◆ **Exercise brief**
The full set of lines below has to be duplicated exactly, with no picture kept.

◆ **Dataset content**

============================================================

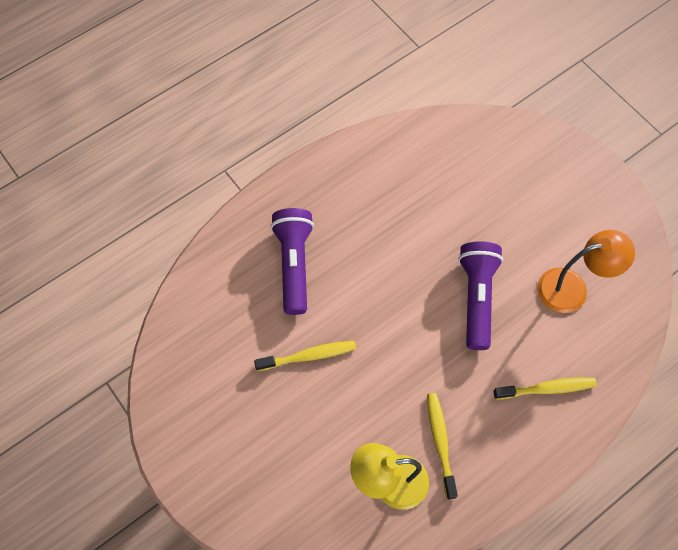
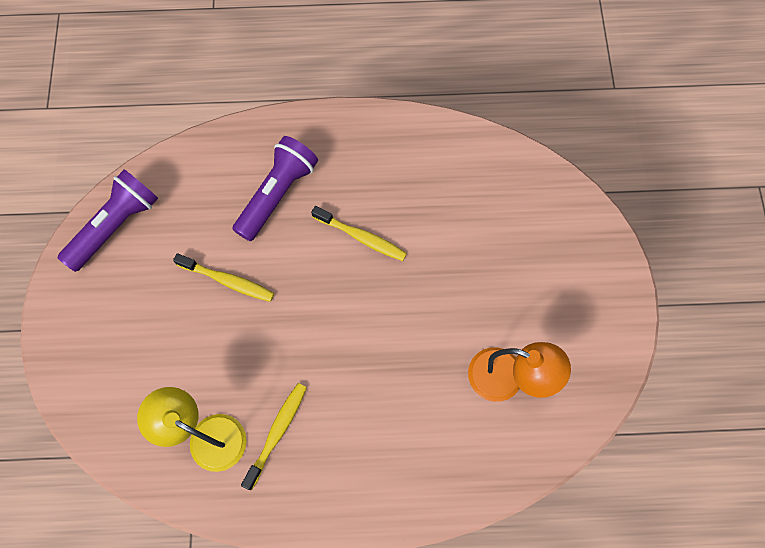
camera: 35 degrees right, 5 degrees up
(476, 298) = (411, 328): purple flashlight -> purple flashlight (116, 226)
(547, 389) = (408, 453): yellow toothbrush -> yellow toothbrush (361, 237)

============================================================

◆ **Written solution**
camera: 35 degrees right, 5 degrees up
(476, 298) = (411, 328): purple flashlight -> purple flashlight (116, 226)
(547, 389) = (408, 453): yellow toothbrush -> yellow toothbrush (361, 237)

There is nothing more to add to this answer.